*EXERCISE OBJECTIVE:*
Lines below containing the word "moved" should be copied out.

*INPUT:*
Start of Block

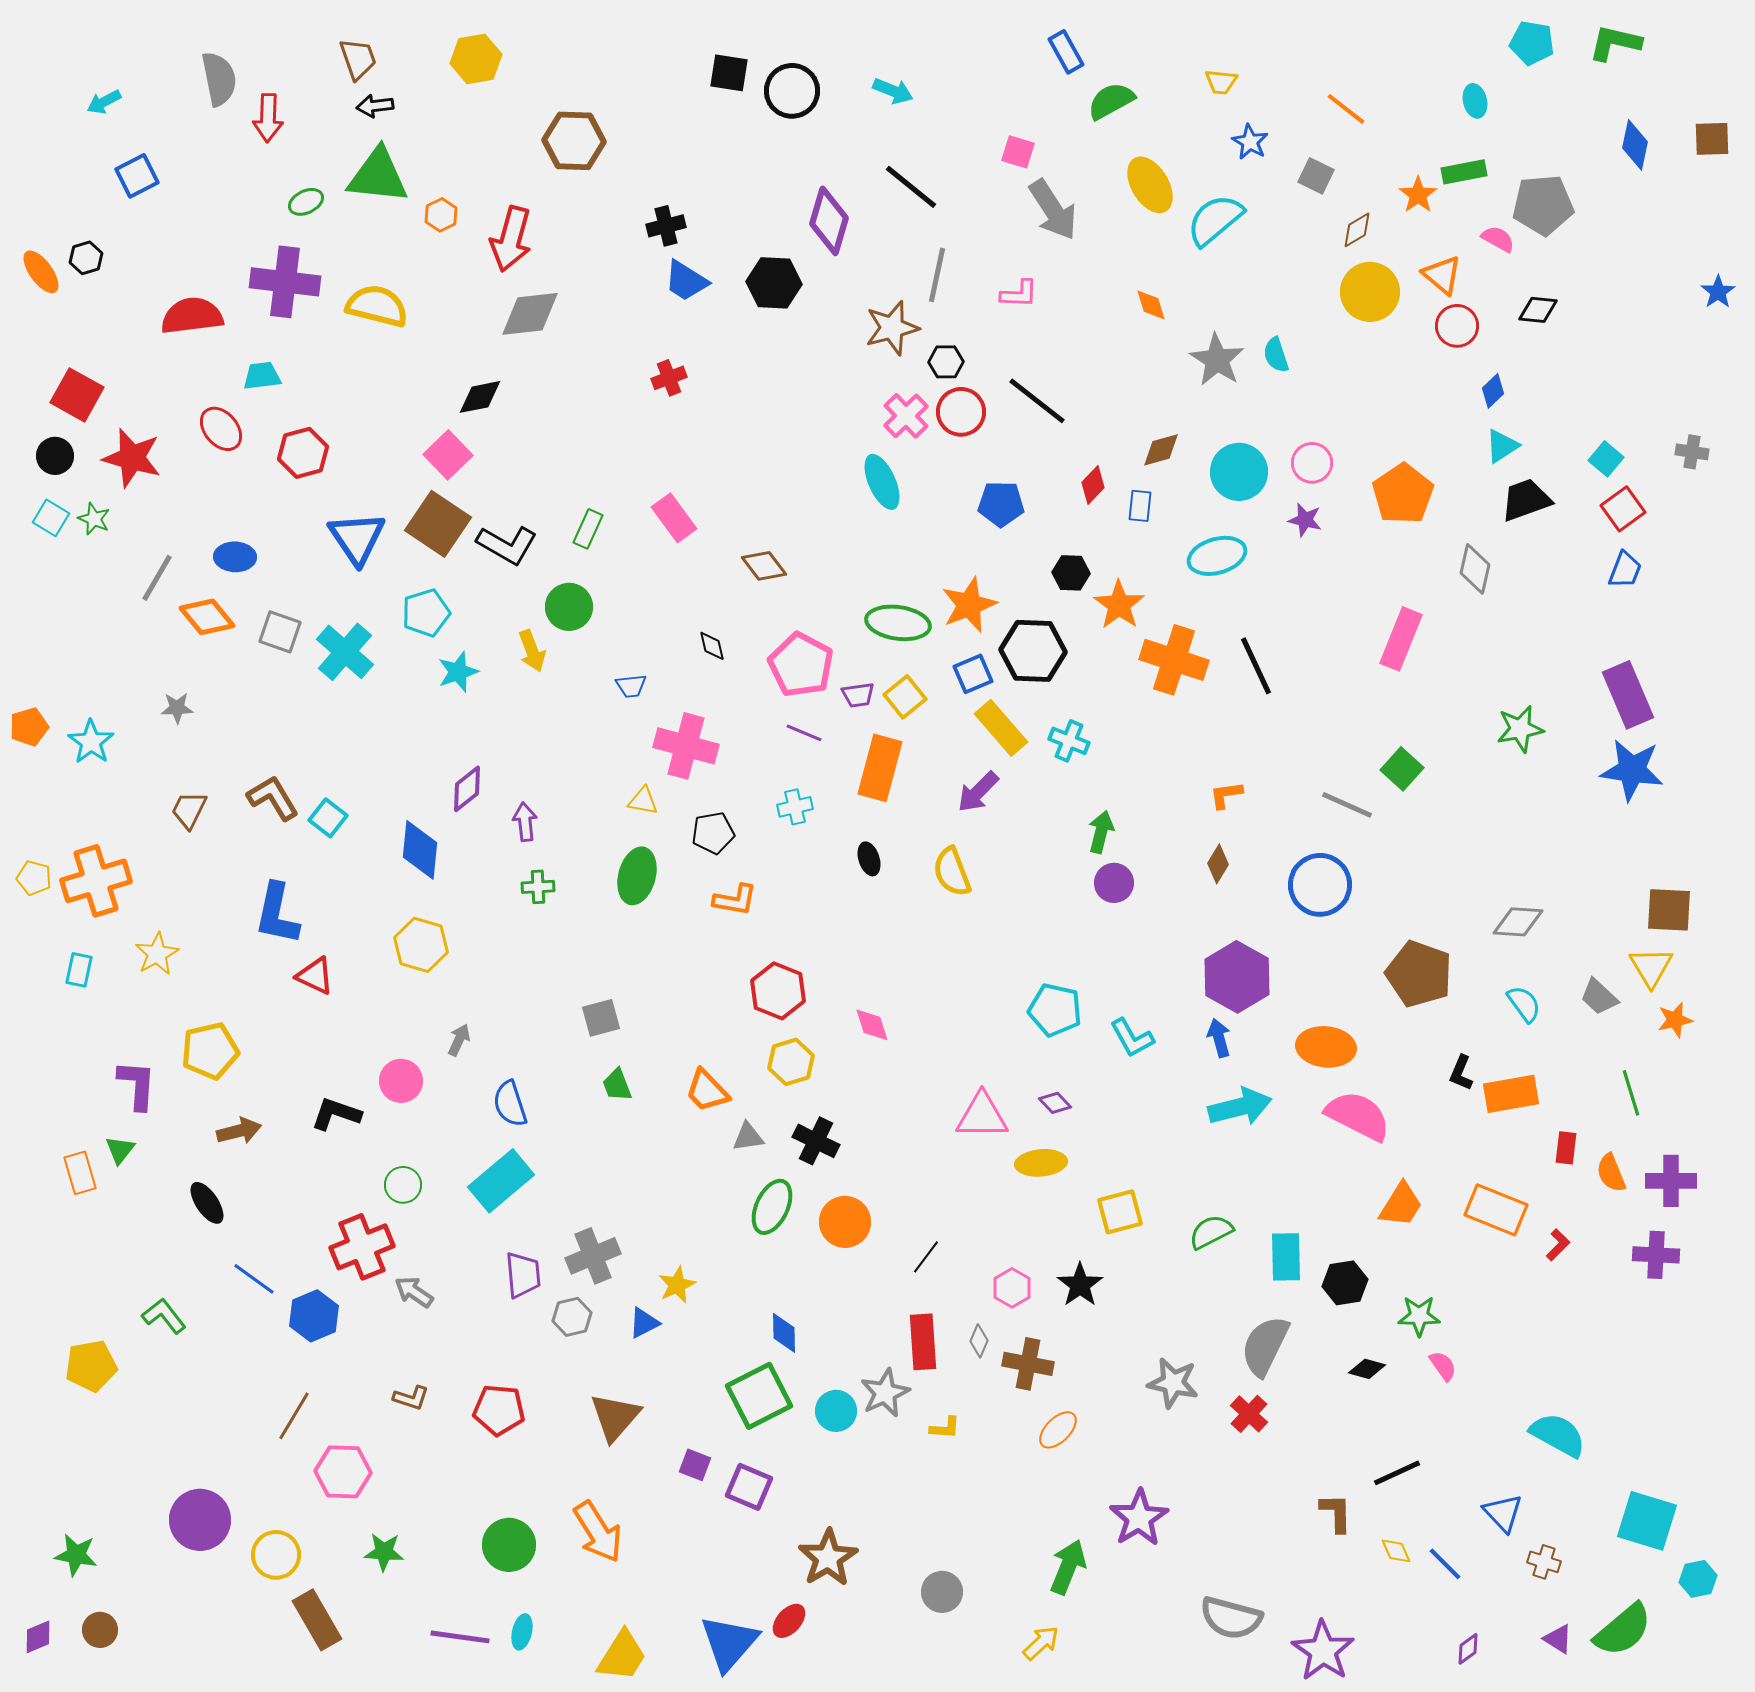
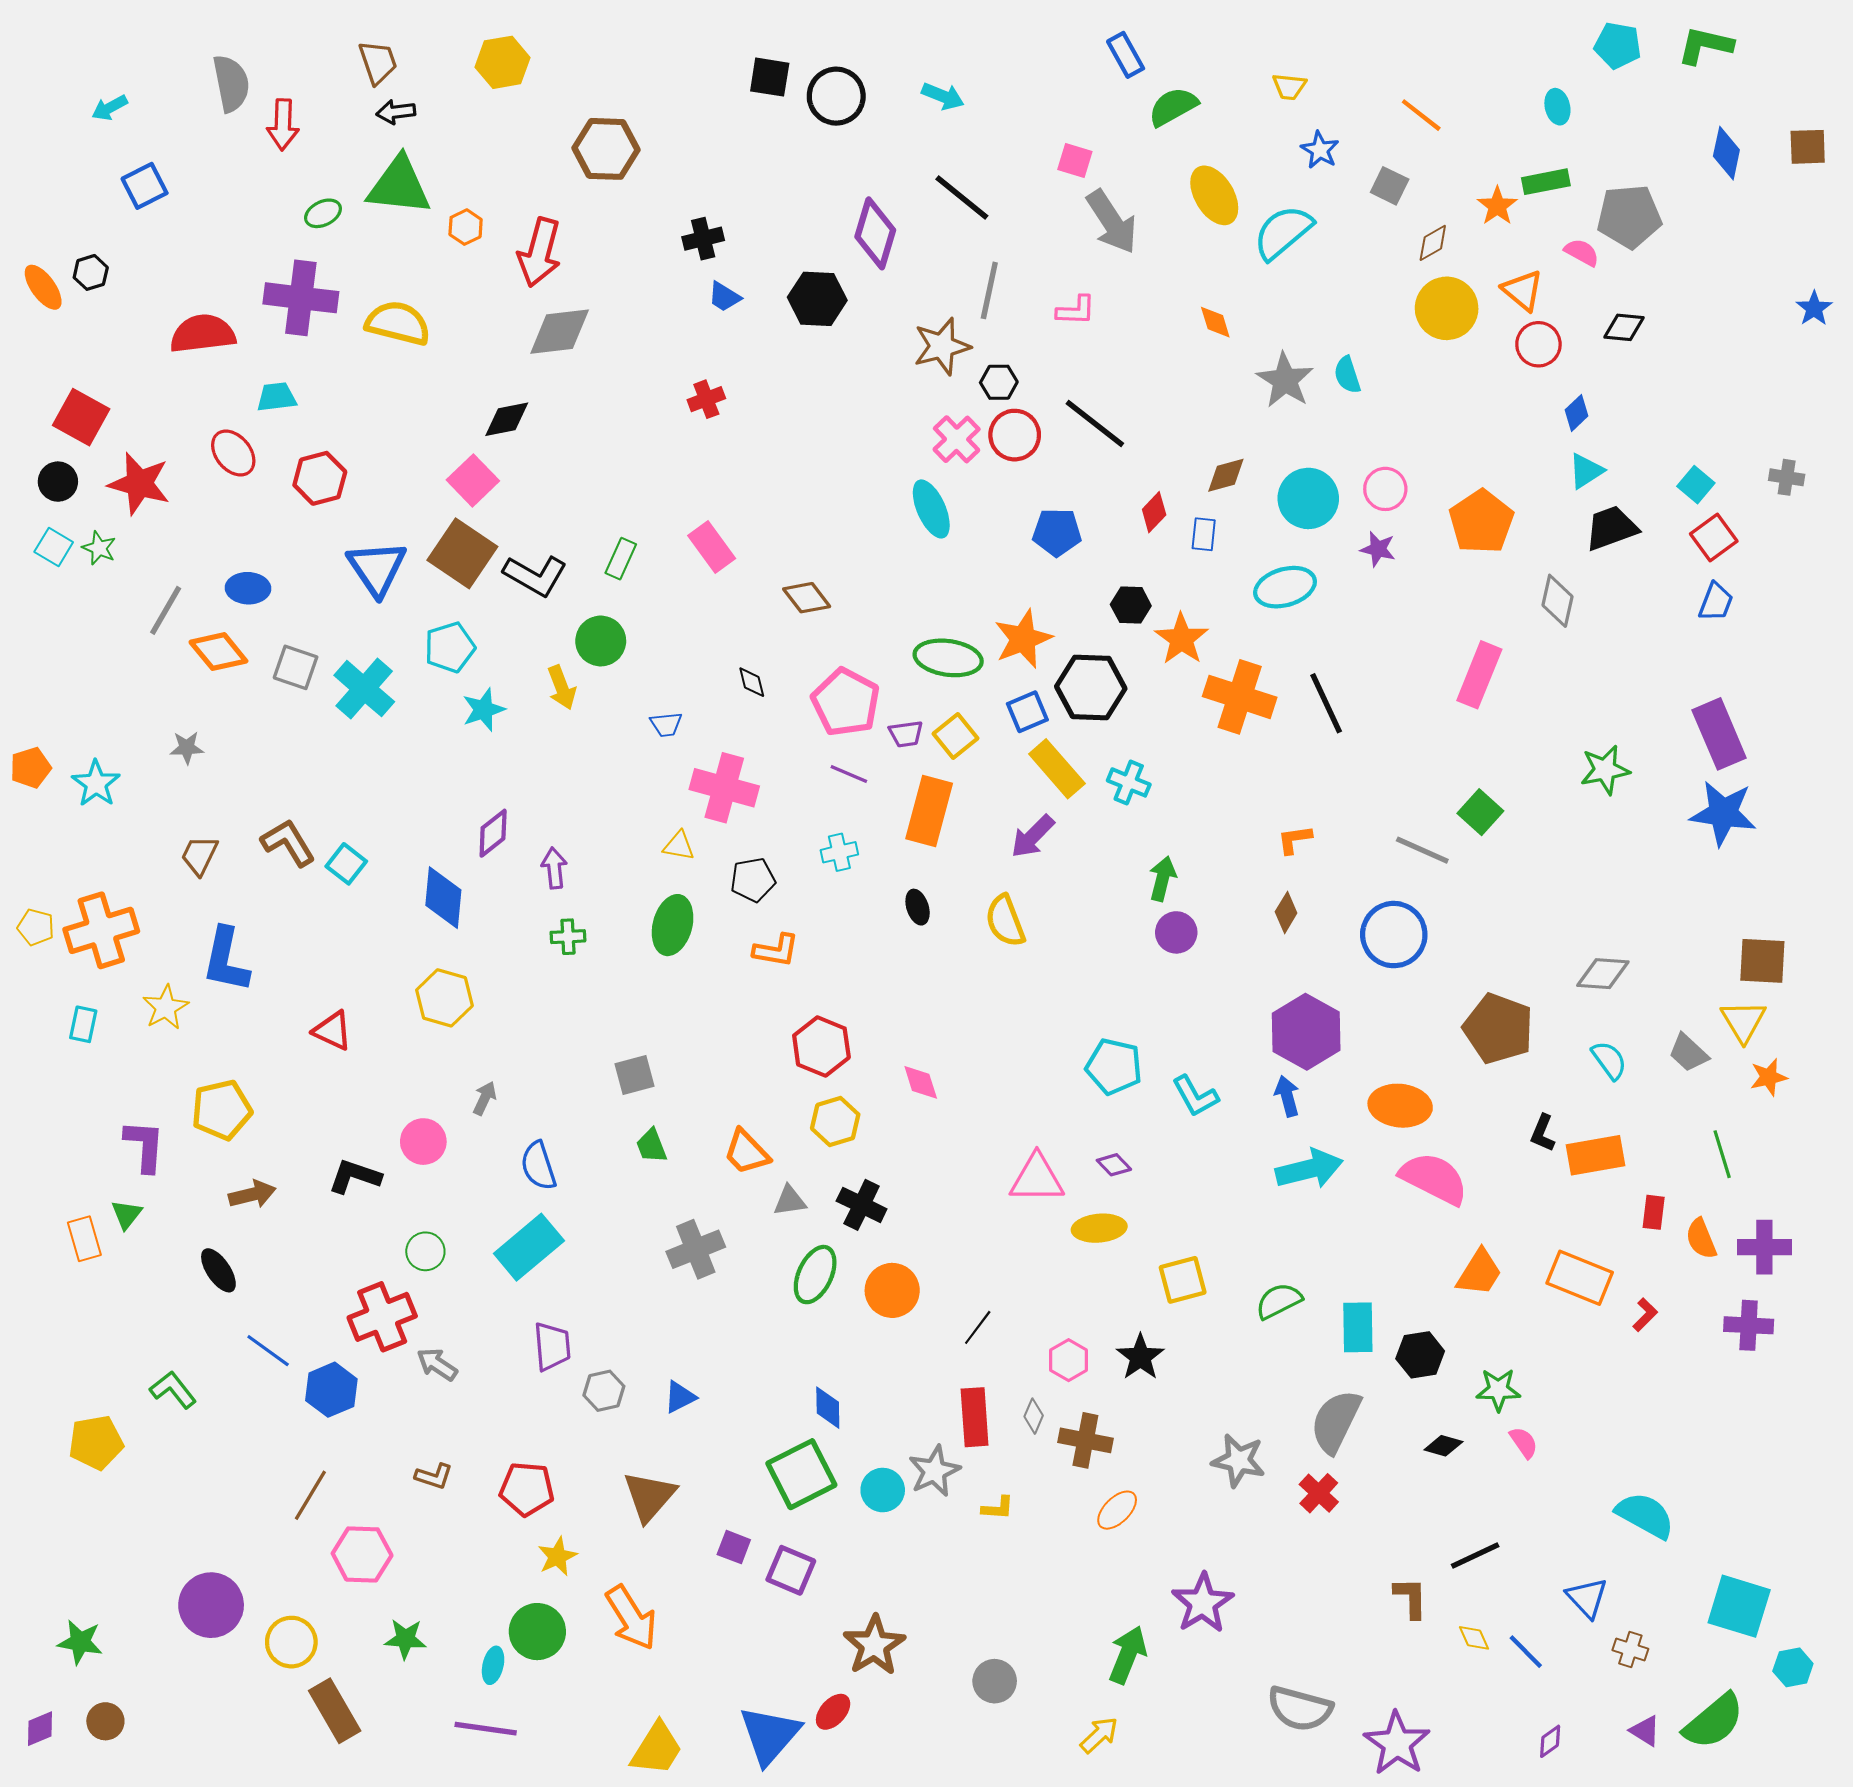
blue trapezoid: (686, 281) -> (724, 297), size x0.7
blue L-shape: (277, 914) -> (226, 960), moved
gray cross: (593, 1256) -> (696, 1249), moved
yellow star: (677, 1285) -> (557, 1557), moved
cyan ellipse: (522, 1632) -> (493, 1665), moved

End of Block

*RESPONSE TO THIS TASK:*
blue L-shape: (277, 914) -> (226, 960), moved
gray cross: (593, 1256) -> (696, 1249), moved
yellow star: (677, 1285) -> (557, 1557), moved
cyan ellipse: (522, 1632) -> (493, 1665), moved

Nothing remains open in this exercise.